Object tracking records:

BEGIN

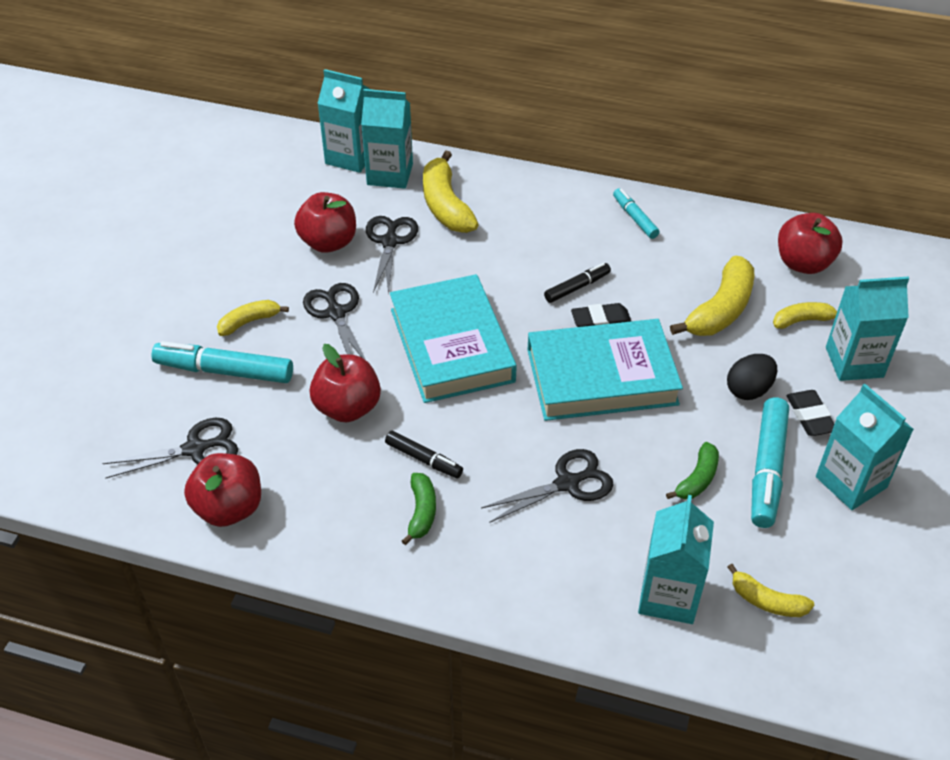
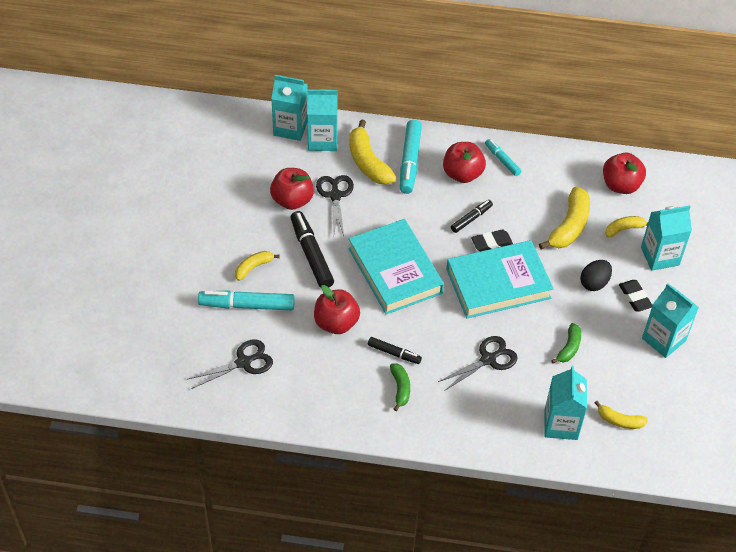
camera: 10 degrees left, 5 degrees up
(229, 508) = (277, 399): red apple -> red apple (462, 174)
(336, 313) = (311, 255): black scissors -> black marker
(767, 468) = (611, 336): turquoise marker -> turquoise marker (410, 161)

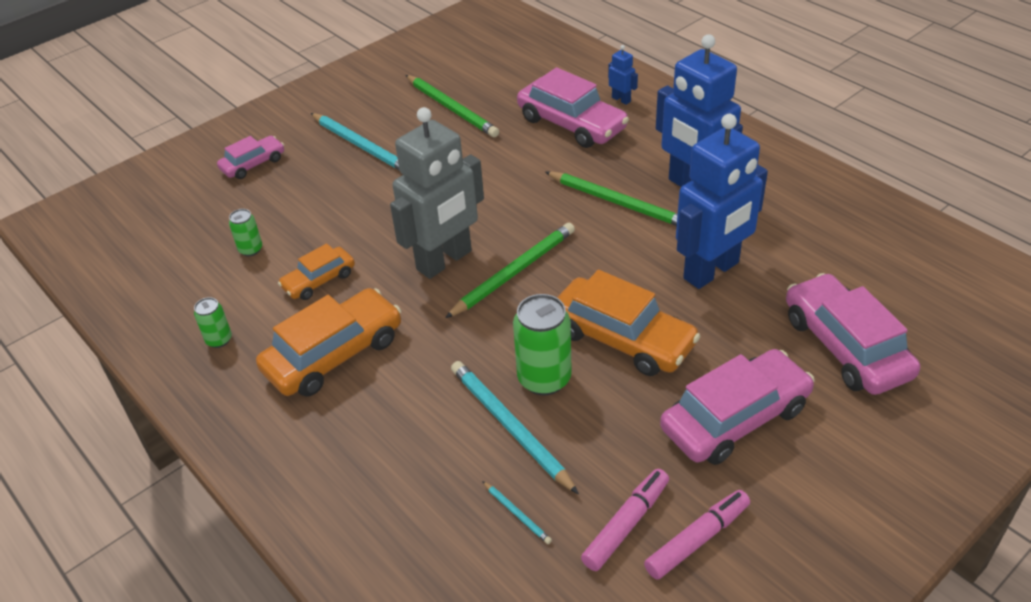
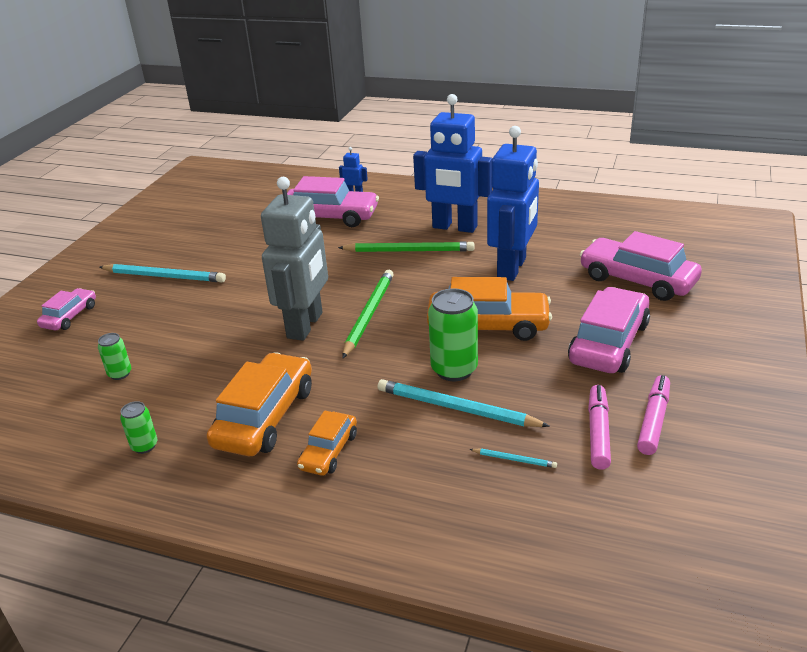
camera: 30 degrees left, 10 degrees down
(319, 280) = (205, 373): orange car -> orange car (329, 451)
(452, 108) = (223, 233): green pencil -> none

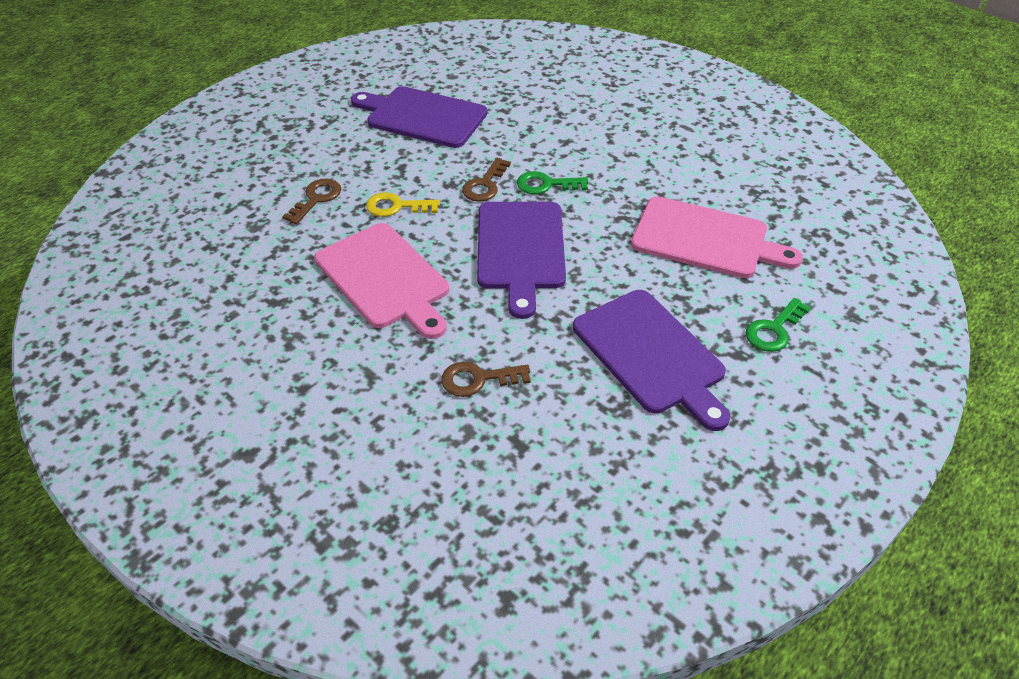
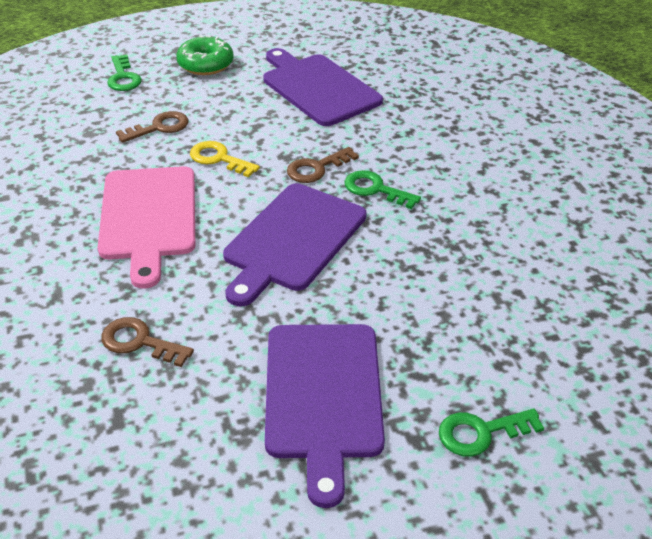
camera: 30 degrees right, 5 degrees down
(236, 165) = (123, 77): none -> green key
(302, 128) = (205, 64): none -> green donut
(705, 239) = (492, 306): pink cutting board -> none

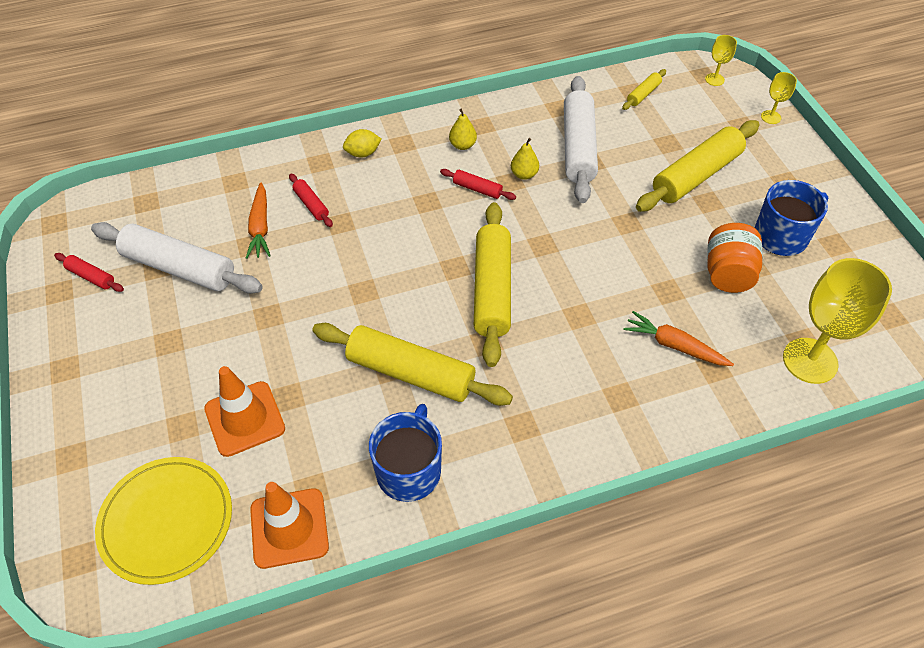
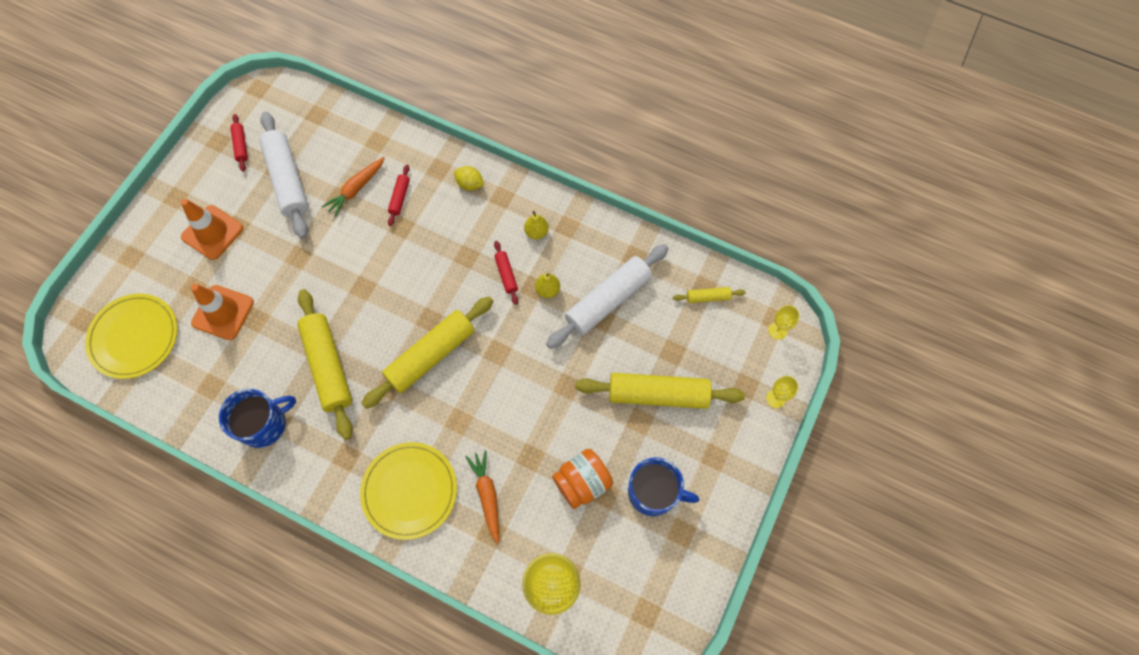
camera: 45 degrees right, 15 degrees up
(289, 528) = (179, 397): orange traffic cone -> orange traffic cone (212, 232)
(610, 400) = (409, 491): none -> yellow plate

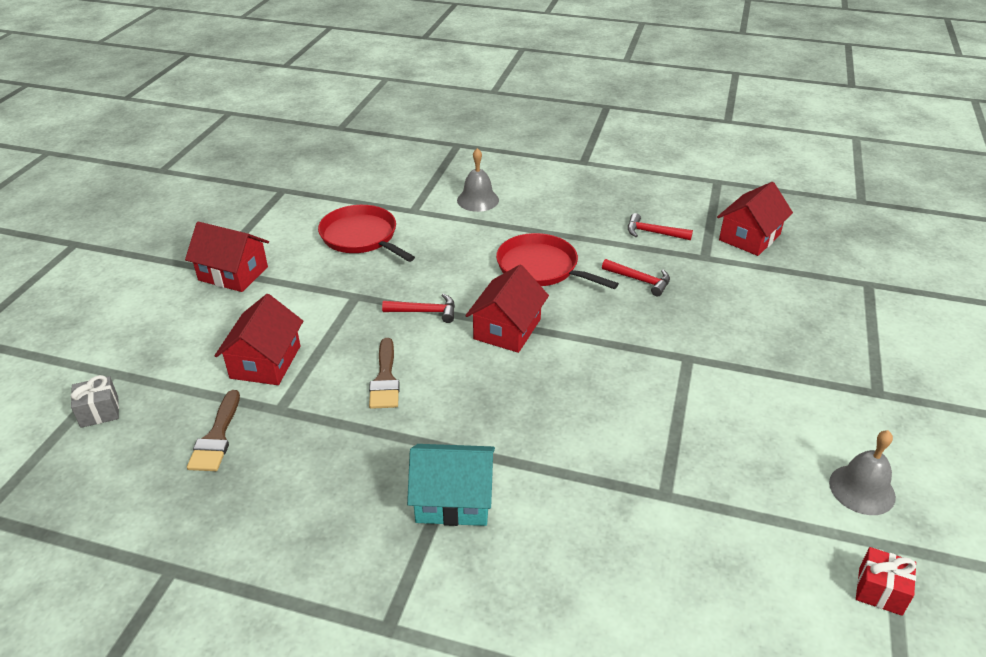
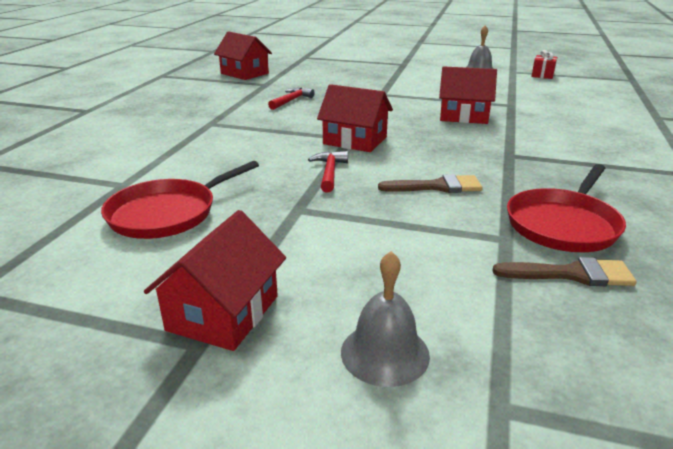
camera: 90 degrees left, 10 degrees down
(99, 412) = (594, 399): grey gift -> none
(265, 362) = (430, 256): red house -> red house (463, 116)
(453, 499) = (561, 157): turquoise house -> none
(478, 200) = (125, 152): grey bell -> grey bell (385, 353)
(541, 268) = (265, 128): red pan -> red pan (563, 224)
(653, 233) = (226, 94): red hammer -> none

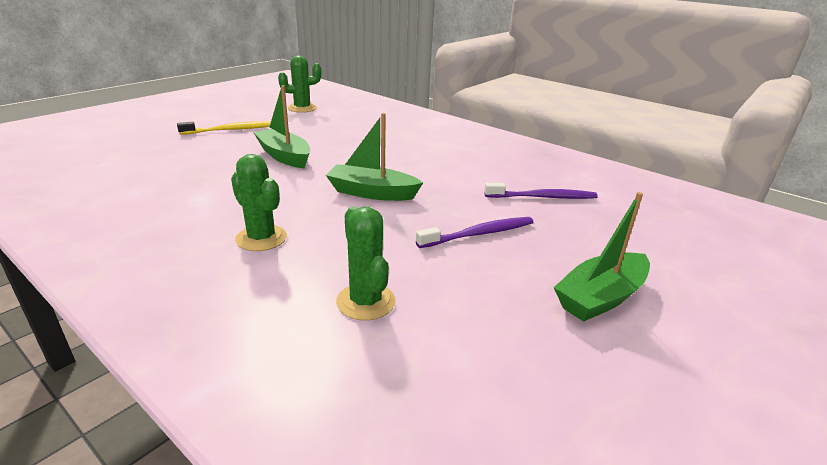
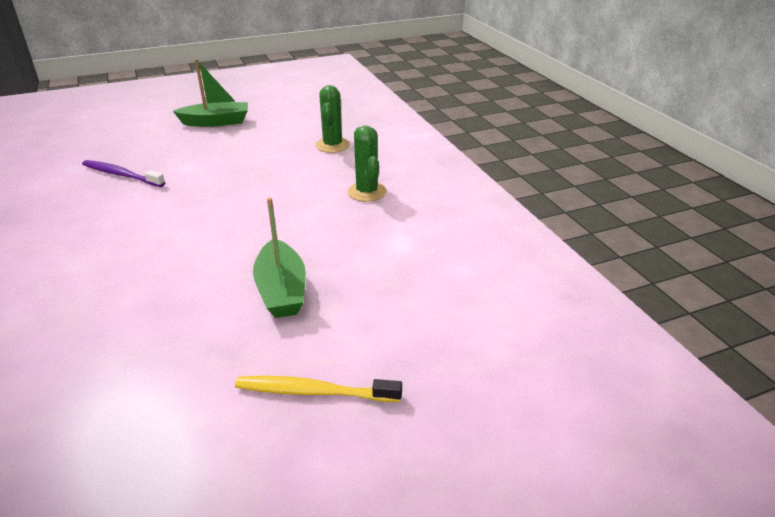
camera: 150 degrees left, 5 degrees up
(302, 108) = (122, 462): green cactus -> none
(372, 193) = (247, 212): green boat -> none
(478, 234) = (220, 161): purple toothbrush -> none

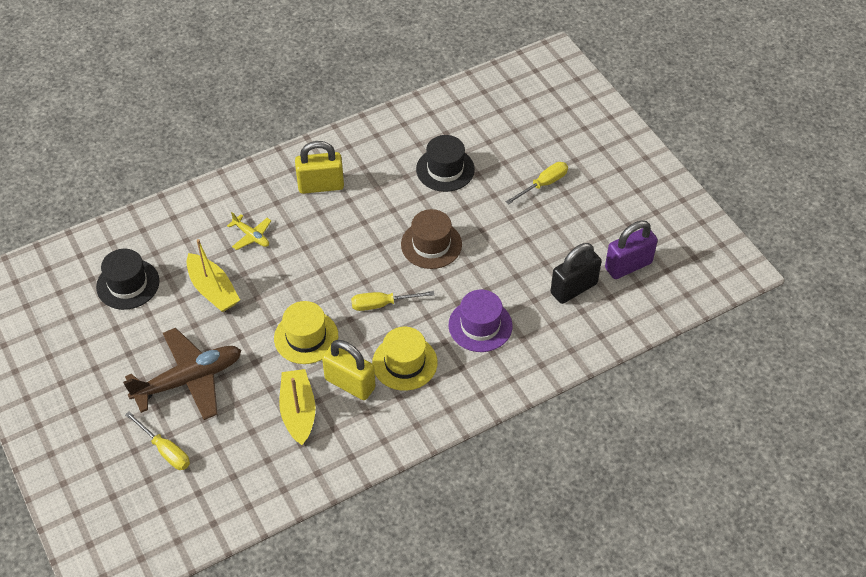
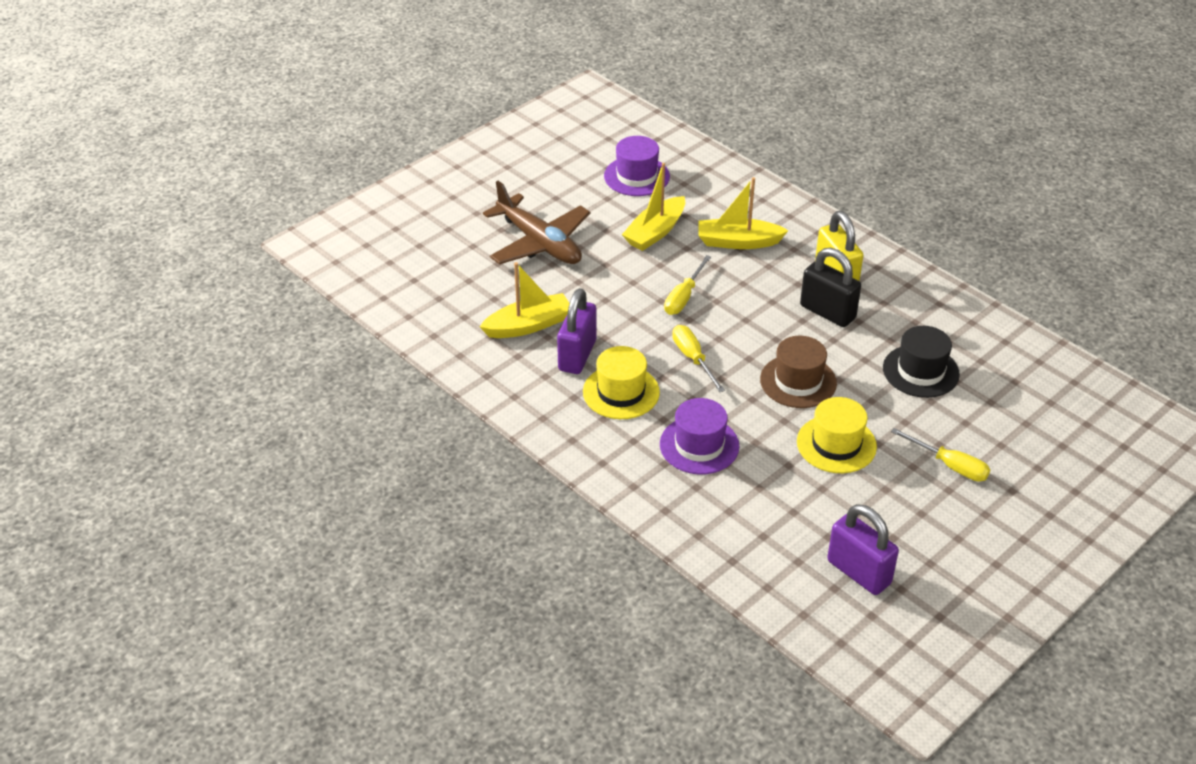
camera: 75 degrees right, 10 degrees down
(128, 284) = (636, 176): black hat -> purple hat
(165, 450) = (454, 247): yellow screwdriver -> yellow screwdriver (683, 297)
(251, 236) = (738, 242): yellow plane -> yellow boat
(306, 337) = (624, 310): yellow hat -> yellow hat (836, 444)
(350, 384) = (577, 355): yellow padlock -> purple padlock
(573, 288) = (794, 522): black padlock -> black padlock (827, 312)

END

- **WHAT TO PRODUCE**: Exclude every picture, then return precisely the lines that run from the line containing "camera: 30 degrees left, 10 degrees down" through the end of the entries above.

- **RESULT FOR THIS TASK**:
camera: 30 degrees left, 10 degrees down
(319, 280) = (205, 373): orange car -> orange car (329, 451)
(452, 108) = (223, 233): green pencil -> none

camera: 30 degrees right, 5 degrees down
(236, 165) = (123, 77): none -> green key
(302, 128) = (205, 64): none -> green donut
(705, 239) = (492, 306): pink cutting board -> none

camera: 45 degrees right, 15 degrees up
(289, 528) = (179, 397): orange traffic cone -> orange traffic cone (212, 232)
(610, 400) = (409, 491): none -> yellow plate

camera: 90 degrees left, 10 degrees down
(99, 412) = (594, 399): grey gift -> none
(265, 362) = (430, 256): red house -> red house (463, 116)
(453, 499) = (561, 157): turquoise house -> none
(478, 200) = (125, 152): grey bell -> grey bell (385, 353)
(541, 268) = (265, 128): red pan -> red pan (563, 224)
(653, 233) = (226, 94): red hammer -> none

camera: 150 degrees left, 5 degrees up
(302, 108) = (122, 462): green cactus -> none
(372, 193) = (247, 212): green boat -> none
(478, 234) = (220, 161): purple toothbrush -> none

camera: 75 degrees right, 10 degrees down
(128, 284) = (636, 176): black hat -> purple hat
(165, 450) = (454, 247): yellow screwdriver -> yellow screwdriver (683, 297)
(251, 236) = (738, 242): yellow plane -> yellow boat
(306, 337) = (624, 310): yellow hat -> yellow hat (836, 444)
(350, 384) = (577, 355): yellow padlock -> purple padlock
(573, 288) = (794, 522): black padlock -> black padlock (827, 312)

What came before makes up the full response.